** Extracted data follows **

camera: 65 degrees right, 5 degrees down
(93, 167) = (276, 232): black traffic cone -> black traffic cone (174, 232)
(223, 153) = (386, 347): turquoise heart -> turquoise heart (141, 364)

** End of Extracted data **
** Extracted data follows **

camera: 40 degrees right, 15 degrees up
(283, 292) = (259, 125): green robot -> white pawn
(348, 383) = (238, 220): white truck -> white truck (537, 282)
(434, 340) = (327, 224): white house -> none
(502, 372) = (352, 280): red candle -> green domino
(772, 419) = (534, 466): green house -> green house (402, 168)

** End of Extracted data **
** Extracted data follows **

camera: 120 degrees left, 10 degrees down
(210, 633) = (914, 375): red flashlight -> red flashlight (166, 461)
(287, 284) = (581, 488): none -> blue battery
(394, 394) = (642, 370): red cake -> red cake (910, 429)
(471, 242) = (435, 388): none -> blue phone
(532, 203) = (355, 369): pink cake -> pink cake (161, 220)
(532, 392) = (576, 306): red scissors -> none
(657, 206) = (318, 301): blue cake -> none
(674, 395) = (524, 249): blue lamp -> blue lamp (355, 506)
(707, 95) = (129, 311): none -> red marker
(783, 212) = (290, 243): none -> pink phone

** End of Extracted data **

What this task involves:
Say how many lines in the data hold the string "phone". No other content should accompany the number.

Problem solution:
2